Material shown

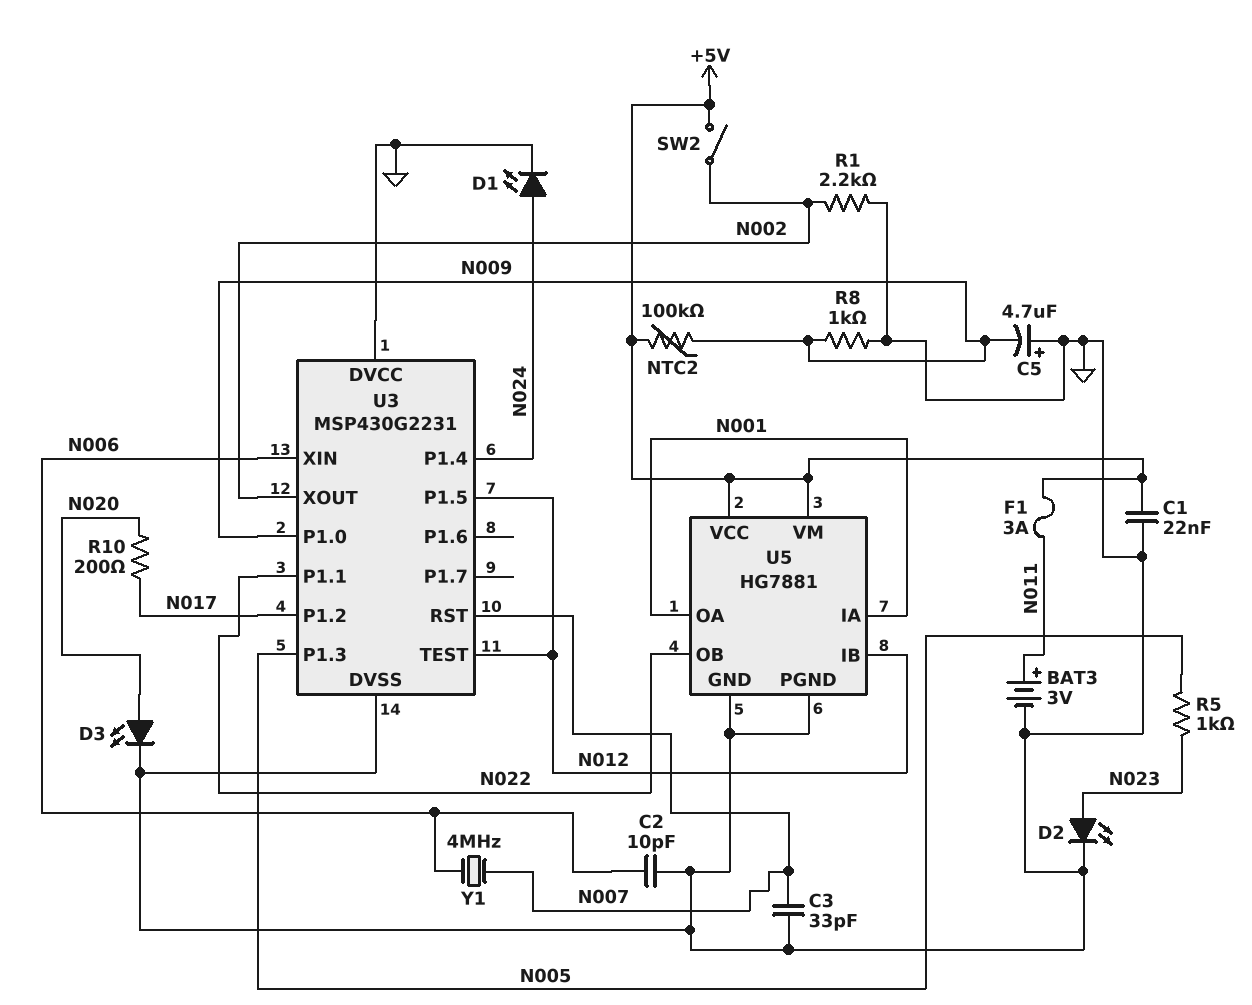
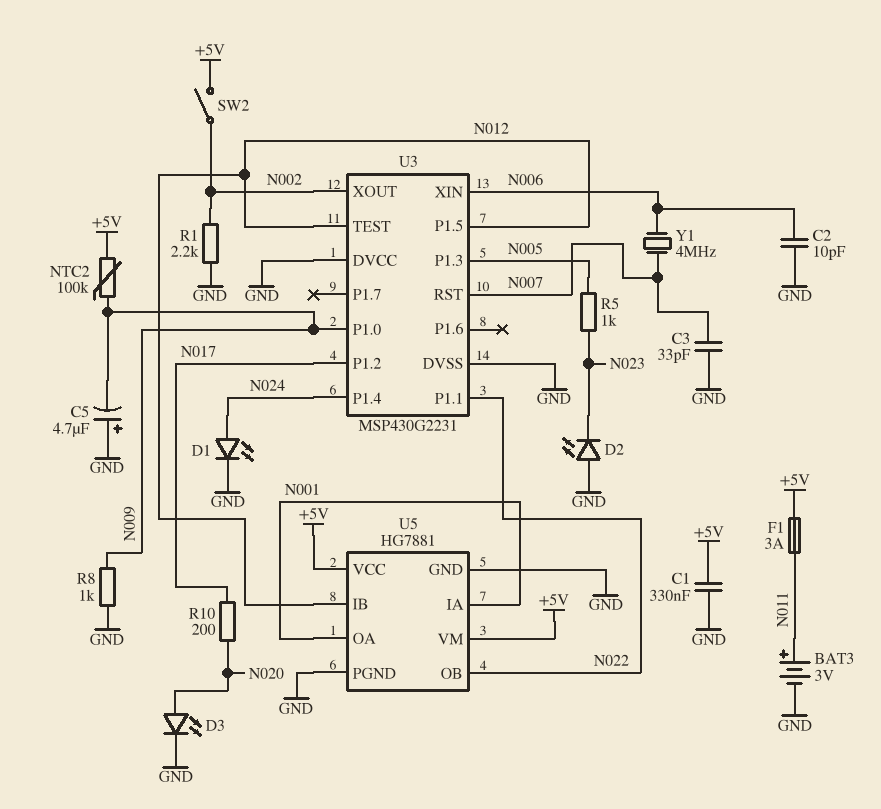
C1: 22nF (+5V, GND) -> 330nF (+5V, GND)
D2: LED (A N023, K GND) -> LED (A GND, K N023)

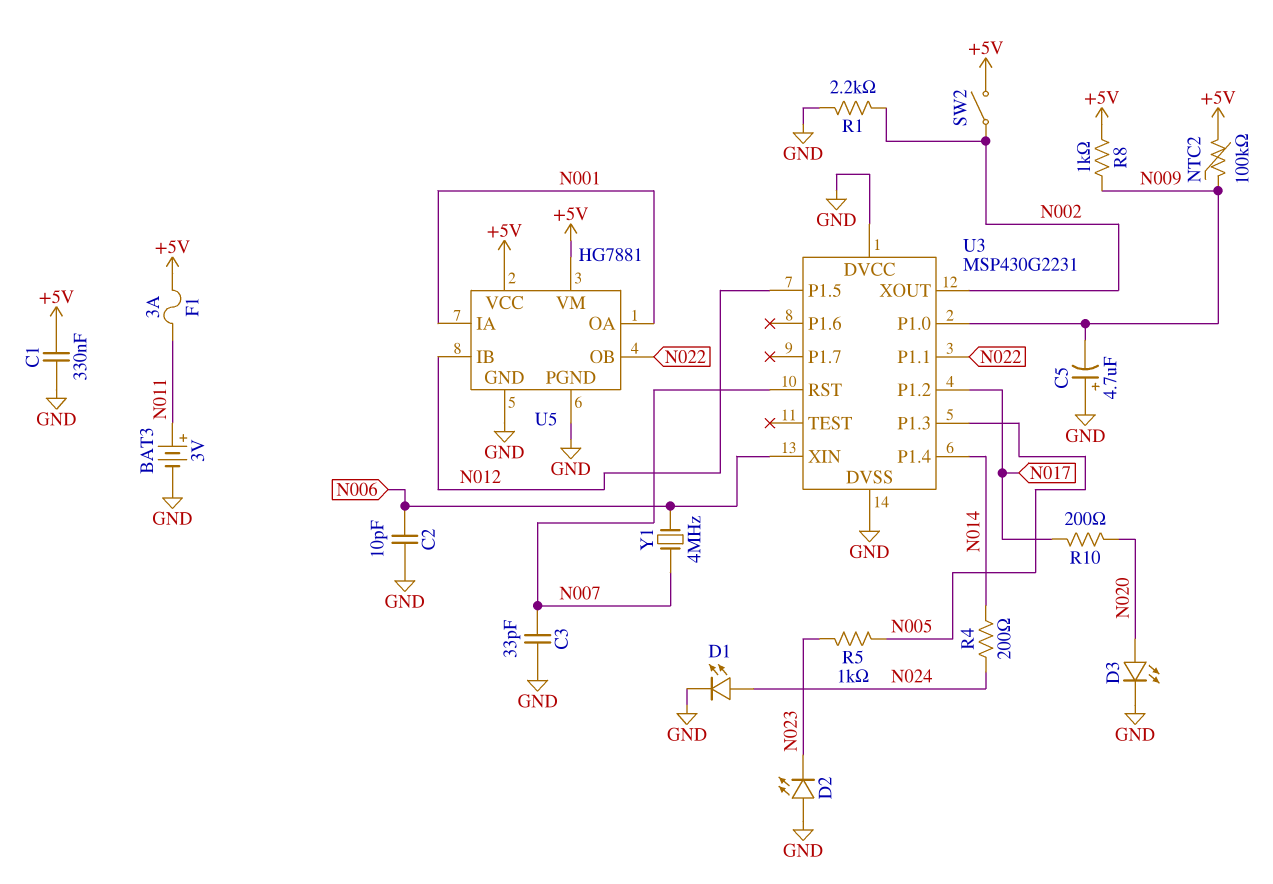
R4: none -> 200 (N014, N024)
R8: 1k (GND, N009) -> 1k (+5V, N009)
U3 pin P1.4: N024 -> N014
U3 pin TEST: N012 -> none

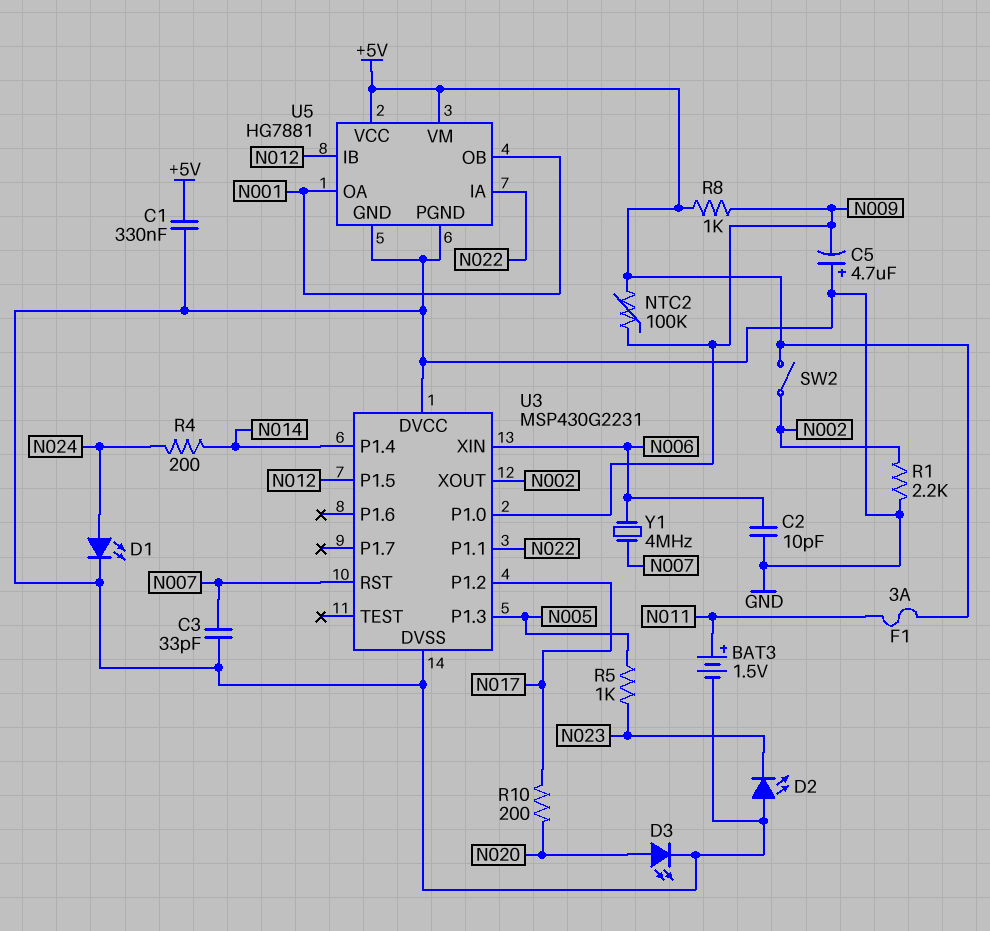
BAT3: 3V (plus N011, minus GND) -> 1.5V (plus N011, minus GND)
U5 pin IA: N001 -> N022
U5 pin OB: N022 -> N001

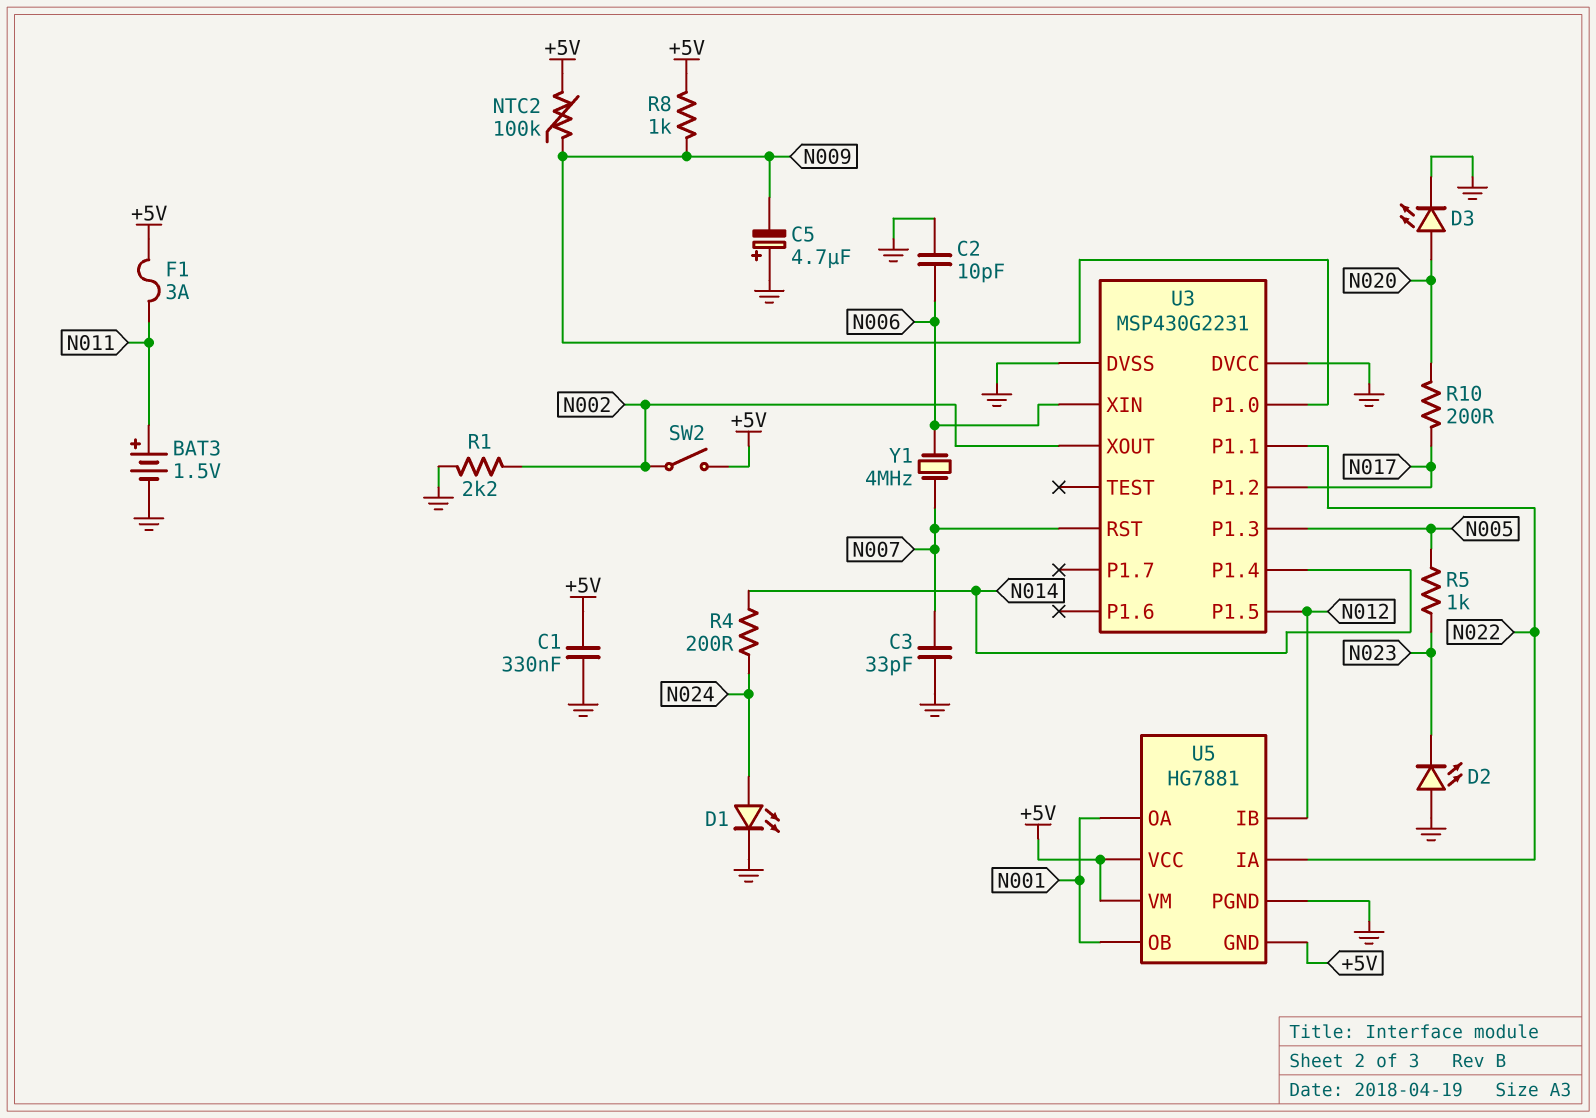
U5 pin GND: GND -> +5V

Problem to solve
Copy out the entries verbatim, but skip every picture.

Task output
C1: 22nF (+5V, GND) -> 330nF (+5V, GND)
D2: LED (A N023, K GND) -> LED (A GND, K N023)

R4: none -> 200 (N014, N024)
R8: 1k (GND, N009) -> 1k (+5V, N009)
U3 pin P1.4: N024 -> N014
U3 pin TEST: N012 -> none

BAT3: 3V (plus N011, minus GND) -> 1.5V (plus N011, minus GND)
U5 pin IA: N001 -> N022
U5 pin OB: N022 -> N001

U5 pin GND: GND -> +5V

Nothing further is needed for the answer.